[ABOUT THIS TASK]: The reply to the records below should contain exactly the lines from the line with "black cupcake: none" through the line with "blue marker: [598,233,649,287]", and nothing besides.

Segment Start: SOURCE DATA

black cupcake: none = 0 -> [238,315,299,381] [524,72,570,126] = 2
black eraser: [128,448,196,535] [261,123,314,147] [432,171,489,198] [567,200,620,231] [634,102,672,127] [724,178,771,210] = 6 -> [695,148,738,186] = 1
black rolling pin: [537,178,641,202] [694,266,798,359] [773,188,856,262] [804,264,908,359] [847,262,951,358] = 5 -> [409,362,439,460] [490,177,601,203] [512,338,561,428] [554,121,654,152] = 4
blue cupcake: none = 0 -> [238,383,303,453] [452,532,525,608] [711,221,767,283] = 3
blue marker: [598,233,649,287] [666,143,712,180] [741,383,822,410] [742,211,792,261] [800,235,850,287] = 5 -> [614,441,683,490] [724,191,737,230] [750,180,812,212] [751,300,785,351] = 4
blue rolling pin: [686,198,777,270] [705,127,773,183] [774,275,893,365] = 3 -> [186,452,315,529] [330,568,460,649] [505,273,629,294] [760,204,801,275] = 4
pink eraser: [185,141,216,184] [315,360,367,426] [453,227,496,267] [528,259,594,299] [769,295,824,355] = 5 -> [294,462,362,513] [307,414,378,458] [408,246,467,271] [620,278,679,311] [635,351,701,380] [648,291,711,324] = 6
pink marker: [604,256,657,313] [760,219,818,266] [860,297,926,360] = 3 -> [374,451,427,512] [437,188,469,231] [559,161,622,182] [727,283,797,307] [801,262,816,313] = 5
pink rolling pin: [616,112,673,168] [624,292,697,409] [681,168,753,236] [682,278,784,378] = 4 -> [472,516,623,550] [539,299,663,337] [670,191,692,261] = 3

Segment End: SOURCE DATA
Segment Start: SOURCE DATA

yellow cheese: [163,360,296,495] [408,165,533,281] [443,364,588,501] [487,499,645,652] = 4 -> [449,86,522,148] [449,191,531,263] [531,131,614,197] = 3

Segment End: SOURCE DATA

[SOLUTION TO THIS TASK]:
black cupcake: none = 0 -> [238,315,299,381] [524,72,570,126] = 2
black eraser: [128,448,196,535] [261,123,314,147] [432,171,489,198] [567,200,620,231] [634,102,672,127] [724,178,771,210] = 6 -> [695,148,738,186] = 1
black rolling pin: [537,178,641,202] [694,266,798,359] [773,188,856,262] [804,264,908,359] [847,262,951,358] = 5 -> [409,362,439,460] [490,177,601,203] [512,338,561,428] [554,121,654,152] = 4
blue cupcake: none = 0 -> [238,383,303,453] [452,532,525,608] [711,221,767,283] = 3
blue marker: [598,233,649,287] [666,143,712,180] [741,383,822,410] [742,211,792,261] [800,235,850,287] = 5 -> [614,441,683,490] [724,191,737,230] [750,180,812,212] [751,300,785,351] = 4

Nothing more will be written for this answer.